Task item:
For each line of the data below, test for "brown". Report only the number of lines that pass.

Source material:
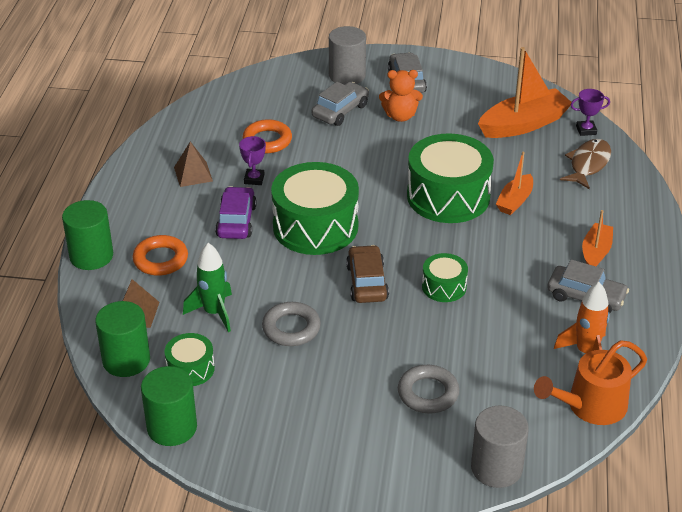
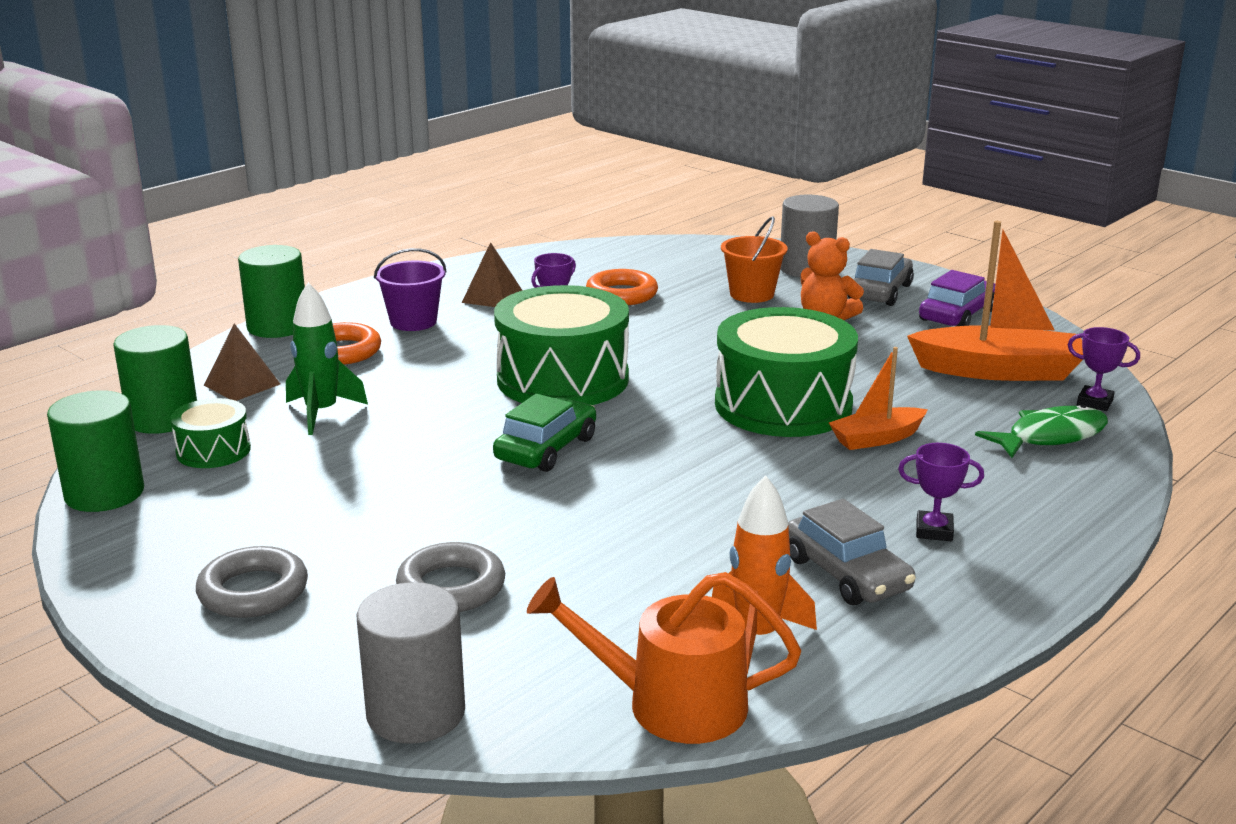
camera: 35 degrees right, 15 degrees down
(172, 216) = (413, 322): none -> purple bucket
(236, 221) = (477, 347): purple car -> purple car (957, 315)
(291, 328) = (384, 457): grey ring -> grey ring (253, 591)
(340, 111) = (752, 294): grey car -> orange bucket
(367, 282) = (546, 449): brown car -> green car
(444, 287) = (643, 488): green drum -> none
(588, 164) = (1050, 436): brown fish -> green fish
(596, 252) = (934, 531): orange boat -> purple trophy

Response below:
2